- Given records -
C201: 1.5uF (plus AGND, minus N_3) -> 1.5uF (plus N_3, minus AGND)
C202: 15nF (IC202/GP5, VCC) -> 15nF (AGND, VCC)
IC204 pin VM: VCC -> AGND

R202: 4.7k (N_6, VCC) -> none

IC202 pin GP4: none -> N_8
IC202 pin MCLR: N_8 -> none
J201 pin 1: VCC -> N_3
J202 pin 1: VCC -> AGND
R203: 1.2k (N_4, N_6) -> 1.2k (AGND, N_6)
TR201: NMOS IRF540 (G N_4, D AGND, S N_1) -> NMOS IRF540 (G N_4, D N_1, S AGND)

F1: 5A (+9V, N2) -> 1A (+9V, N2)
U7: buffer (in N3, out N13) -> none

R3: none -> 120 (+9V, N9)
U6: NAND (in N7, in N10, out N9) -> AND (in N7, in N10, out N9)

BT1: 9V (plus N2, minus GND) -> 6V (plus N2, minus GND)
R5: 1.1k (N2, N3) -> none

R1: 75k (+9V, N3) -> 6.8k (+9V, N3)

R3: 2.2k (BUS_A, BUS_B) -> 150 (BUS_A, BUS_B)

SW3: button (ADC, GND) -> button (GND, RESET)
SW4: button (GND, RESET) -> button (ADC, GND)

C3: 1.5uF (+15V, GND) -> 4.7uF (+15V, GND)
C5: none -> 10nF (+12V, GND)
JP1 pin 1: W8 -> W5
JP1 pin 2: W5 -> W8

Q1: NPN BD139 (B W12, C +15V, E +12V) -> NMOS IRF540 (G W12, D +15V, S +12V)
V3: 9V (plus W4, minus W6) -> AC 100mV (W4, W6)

- Description of the task -
Copy out each line of the entries where the word "button" is found.

- Answer space -
SW3: button (ADC, GND) -> button (GND, RESET)
SW4: button (GND, RESET) -> button (ADC, GND)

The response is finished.